§ Exercise description: Nothing but text lines should be duplicated: start with the first line of the listing below and stop after the line holding "none -> yellow round brick M6 level 1", omitting pictures.

§ Material provided:
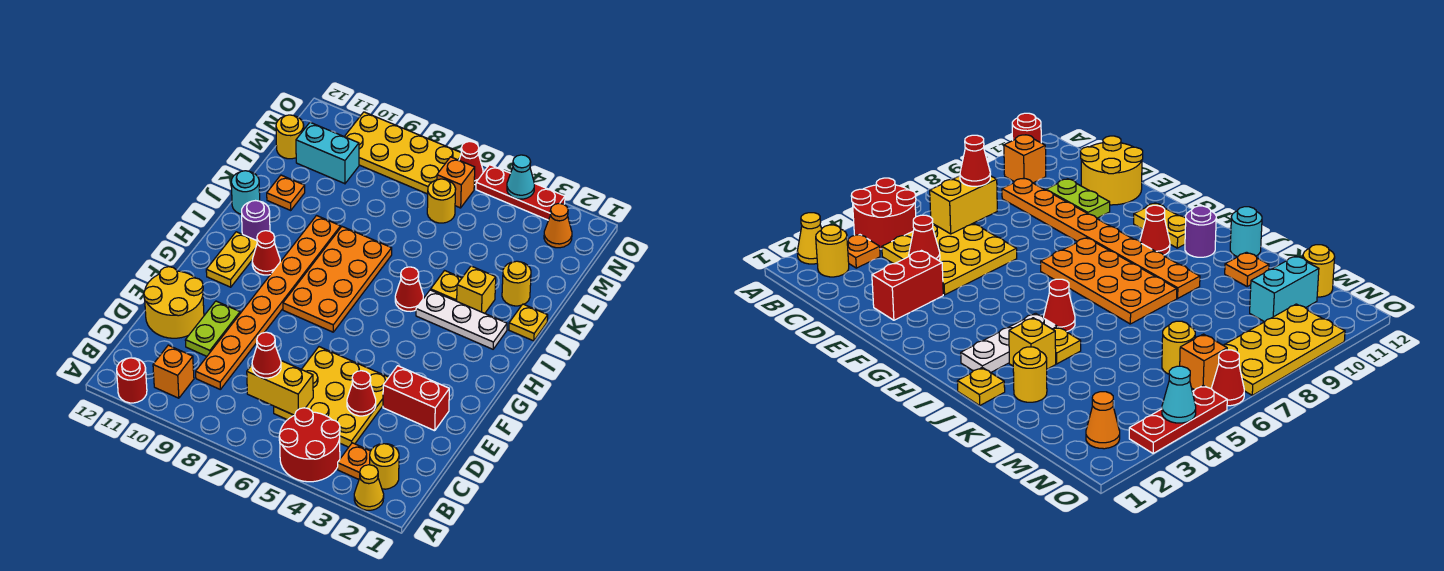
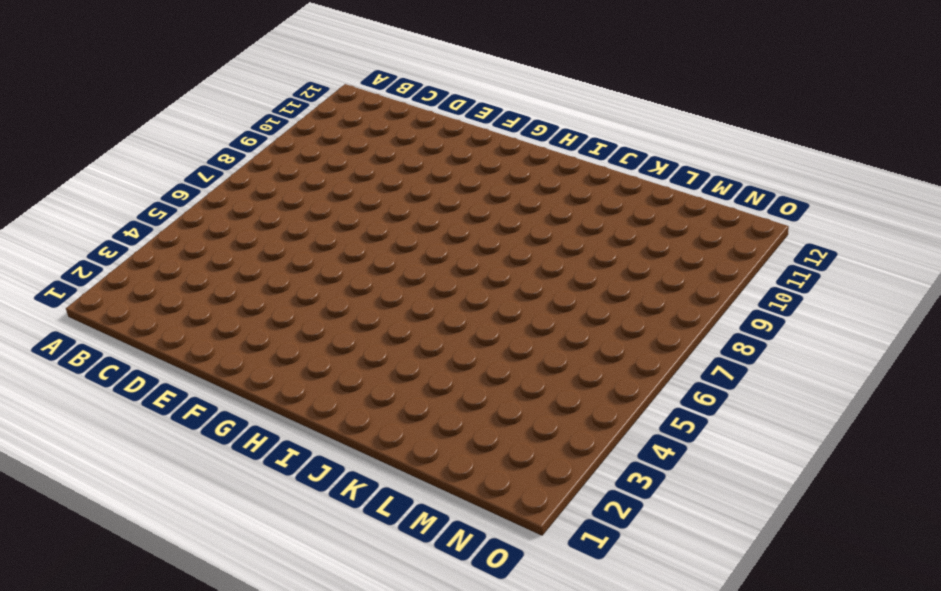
none -> yellow cone A2 level 1
none -> red round brick A4:B5 level 1
none -> red round brick A11 level 1
none -> yellow round brick B2 level 1

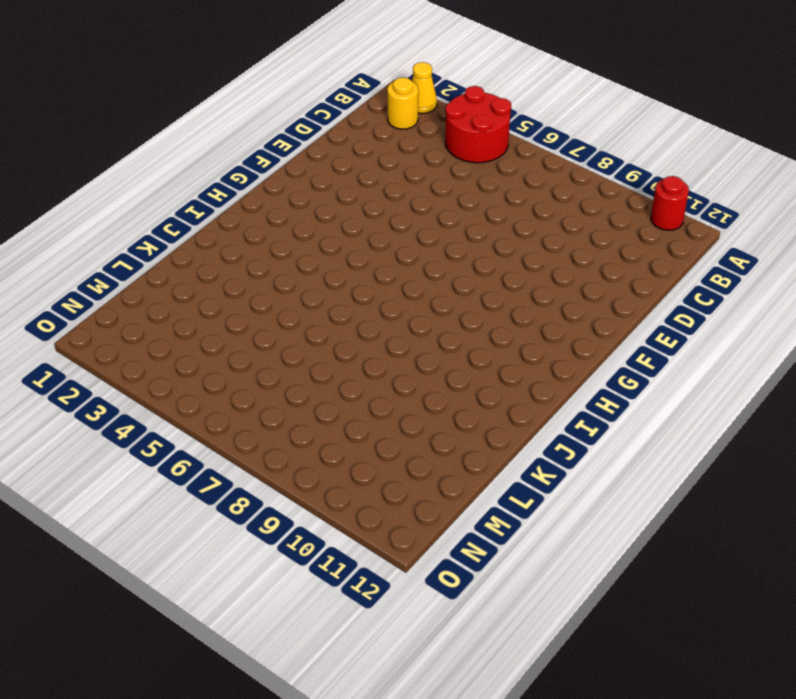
none -> orange plate B3 level 1
none -> orange brick B10 level 1
none -> yellow plate C4:E6 level 1
none -> orange plate C9:J9 level 1

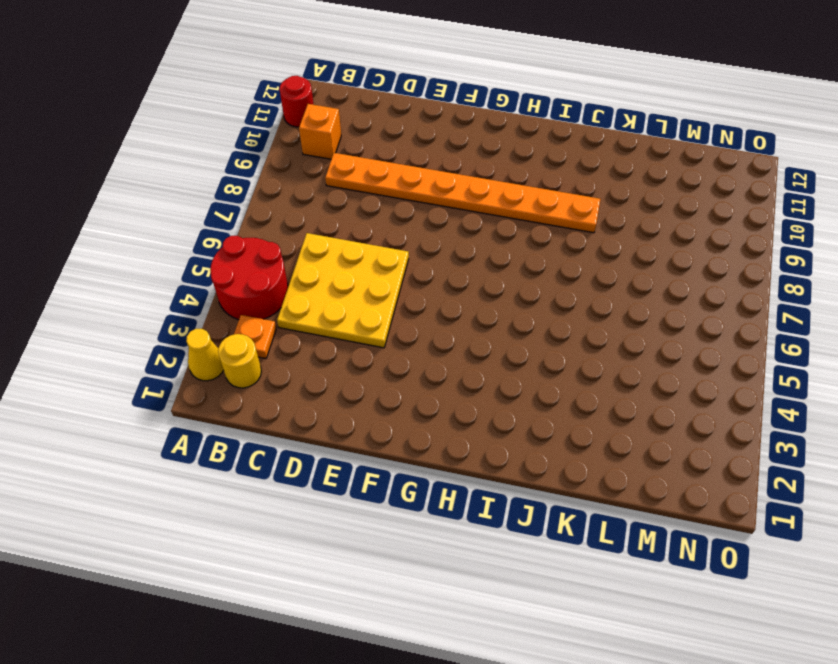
none -> lime plate D10:E10 level 1
none -> yellow round brick D11:E12 level 1
none -> red brick E2:E3 level 1
none -> orange plate G7:J8 level 1

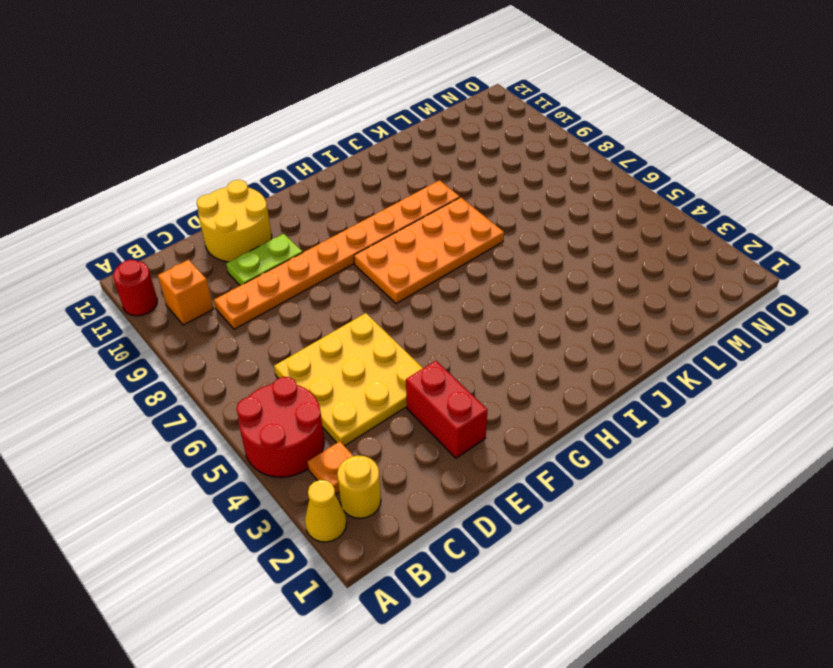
none -> yellow plate G11:H11 level 1
none -> red cone H10 level 1
none -> white plate I2:I4 level 1
none -> red cone I5 level 1

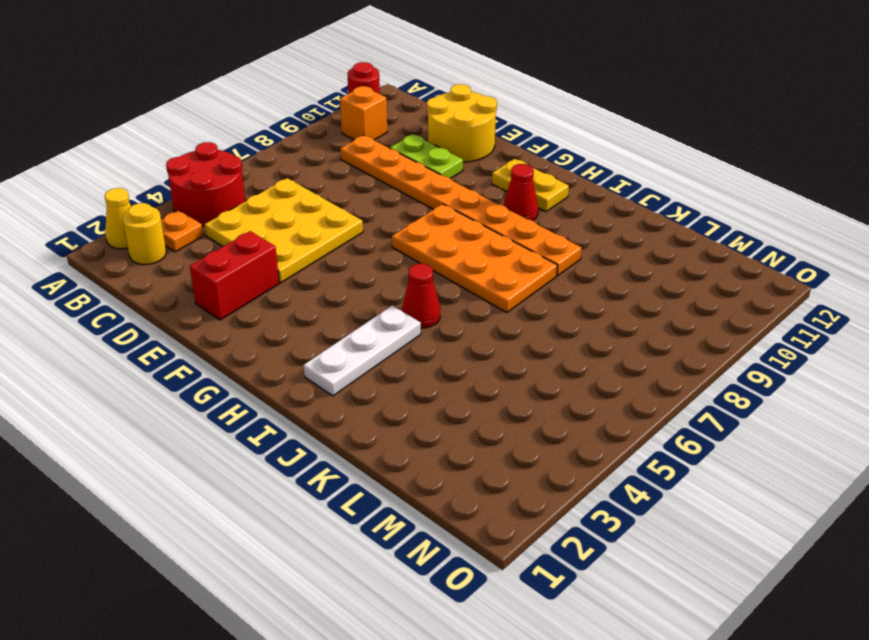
none -> purple round brick I11 level 1
none -> yellow plate J1 level 1
none -> yellow brick J3 level 1
none -> yellow plate J4 level 1

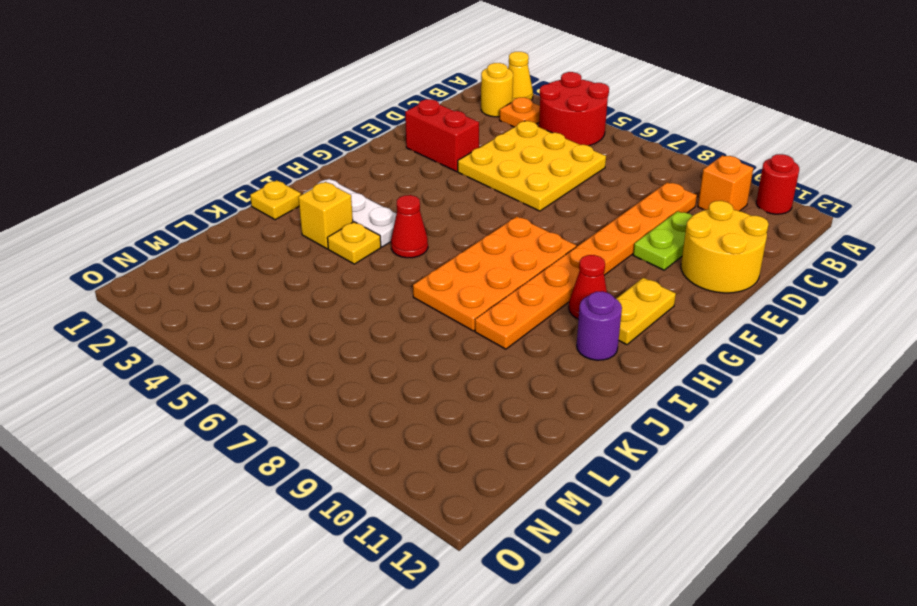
none -> cyan round brick J12 level 1
none -> yellow round brick K2 level 1
none -> orange plate K11 level 1
none -> yellow round brick M6 level 1

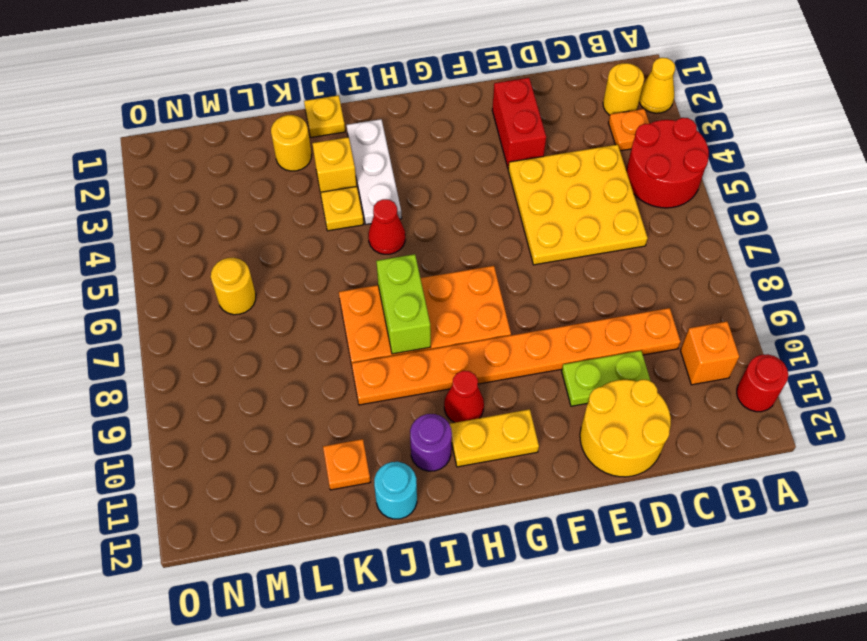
lime brick I7:I8 level 2 -> none
none -> cyan brick M10:M11 level 1
none -> yellow round brick M12 level 1
none -> orange cone N2 level 1
none -> orange brick N6 level 1

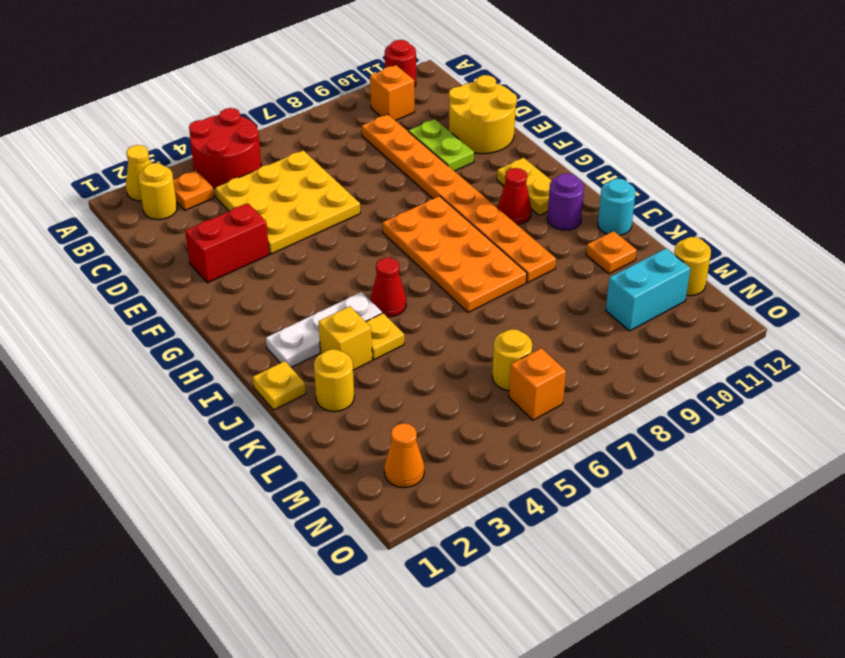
none -> yellow plate N7:O10 level 1
none -> red plate O3:O5 level 1
none -> red cone O6 level 1
none -> yellow brick C6:C7 level 2

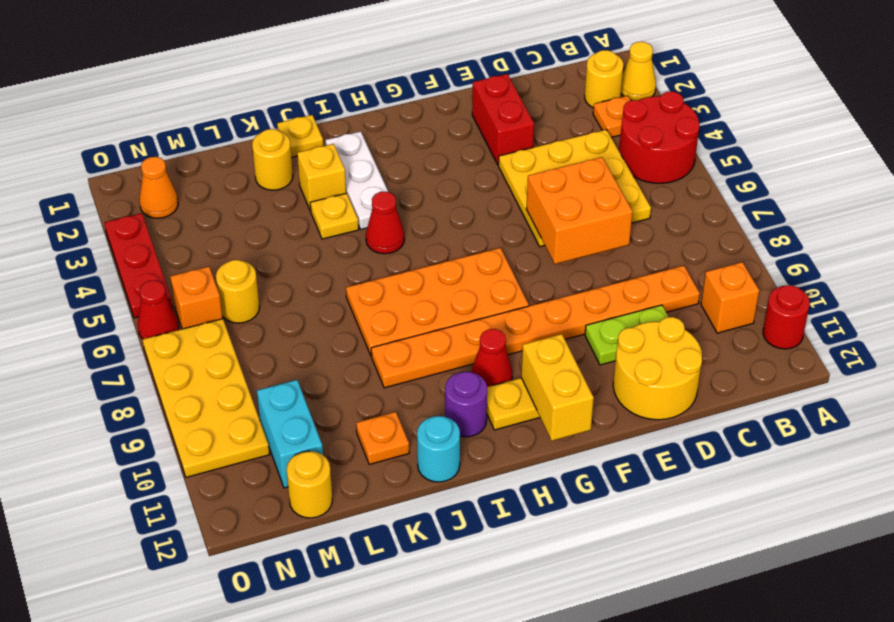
orange brick D6:E7 level 2 -> none
yellow brick G11:G12 level 2 -> yellow brick C6:C7 level 2
none -> red cone D4 level 2
none -> cyan cone O4 level 2
none -> red cone C7 level 3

§ Final answer:
none -> yellow cone A2 level 1
none -> red round brick A4:B5 level 1
none -> red round brick A11 level 1
none -> yellow round brick B2 level 1

none -> orange plate B3 level 1
none -> orange brick B10 level 1
none -> yellow plate C4:E6 level 1
none -> orange plate C9:J9 level 1

none -> lime plate D10:E10 level 1
none -> yellow round brick D11:E12 level 1
none -> red brick E2:E3 level 1
none -> orange plate G7:J8 level 1

none -> yellow plate G11:H11 level 1
none -> red cone H10 level 1
none -> white plate I2:I4 level 1
none -> red cone I5 level 1

none -> purple round brick I11 level 1
none -> yellow plate J1 level 1
none -> yellow brick J3 level 1
none -> yellow plate J4 level 1

none -> cyan round brick J12 level 1
none -> yellow round brick K2 level 1
none -> orange plate K11 level 1
none -> yellow round brick M6 level 1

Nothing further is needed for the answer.